» Material provided:
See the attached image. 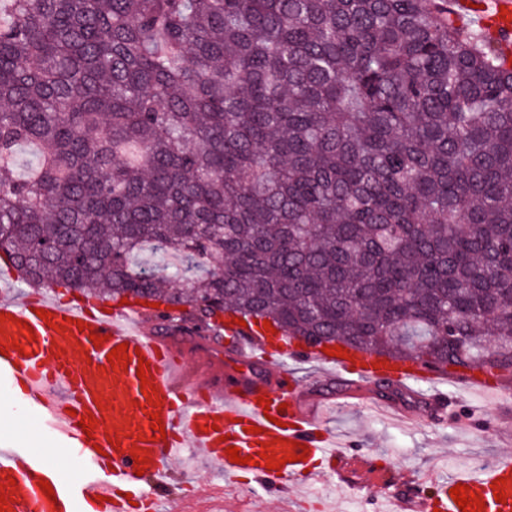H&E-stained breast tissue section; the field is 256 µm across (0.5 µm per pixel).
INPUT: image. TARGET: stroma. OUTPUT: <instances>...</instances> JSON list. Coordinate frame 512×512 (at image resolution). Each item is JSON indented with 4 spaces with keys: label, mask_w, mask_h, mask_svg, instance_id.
<instances>
[{
    "label": "stroma",
    "mask_w": 512,
    "mask_h": 512,
    "mask_svg": "<svg viewBox=\"0 0 512 512\" xmlns=\"http://www.w3.org/2000/svg\"><path fill=\"white\" fill-rule=\"evenodd\" d=\"M287 366L301 381L310 383L314 394L333 403L326 424L341 450L379 461L398 492H405L416 481L427 489L452 475L486 470L499 459L512 458V433L500 429L502 421H512V397L478 388L467 390L450 380L439 389L447 395L451 418L404 423L389 416V409L425 405L434 391L430 384L409 386L397 398H385L372 385L337 391L336 372L312 363L291 360ZM1 441L37 450L57 445L41 432L36 415L5 387H0ZM371 481L367 472L360 471L340 483L324 466L319 473L310 472L294 481L287 494L276 495L258 481L231 478L187 451L172 464L169 479L143 512H168L175 498L180 499L184 512H394L386 497L371 495Z\"/></svg>",
    "instance_id": "35a3bbf8"
}]
</instances>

» Directions for this task:
Each line from the one with "INPUT: image. TARGET: stroma." through the last line of the records must be written out word for word. Include nothing else.

» Worked solution:
INPUT: image. TARGET: stroma. OUTPUT: <instances>...</instances> JSON list. Coordinate frame 512×512 (at image resolution). Each item is JSON indented with 4 spaces with keys: label, mask_w, mask_h, mask_svg, instance_id.
<instances>
[{
    "label": "stroma",
    "mask_w": 512,
    "mask_h": 512,
    "mask_svg": "<svg viewBox=\"0 0 512 512\" xmlns=\"http://www.w3.org/2000/svg\"><path fill=\"white\" fill-rule=\"evenodd\" d=\"M287 366L301 381L310 383L314 394L333 403L326 424L341 450L379 461L398 492H405L416 481L427 489L452 475L486 470L499 459L512 458V433L500 429L502 421H512V397L478 388L467 390L450 380L439 389L447 395L451 418L404 423L389 416V409L425 405L434 391L430 384L409 386L397 398H385L372 385L337 391L336 372L312 363L291 360ZM1 441L37 450L57 445L41 432L36 415L5 387H0ZM371 481L367 472L360 471L340 483L324 466L319 473L310 472L294 481L287 494L276 495L258 481L231 478L187 451L172 464L169 479L143 512H168L175 498L180 499L184 512H394L386 497L371 495Z\"/></svg>",
    "instance_id": "35a3bbf8"
}]
</instances>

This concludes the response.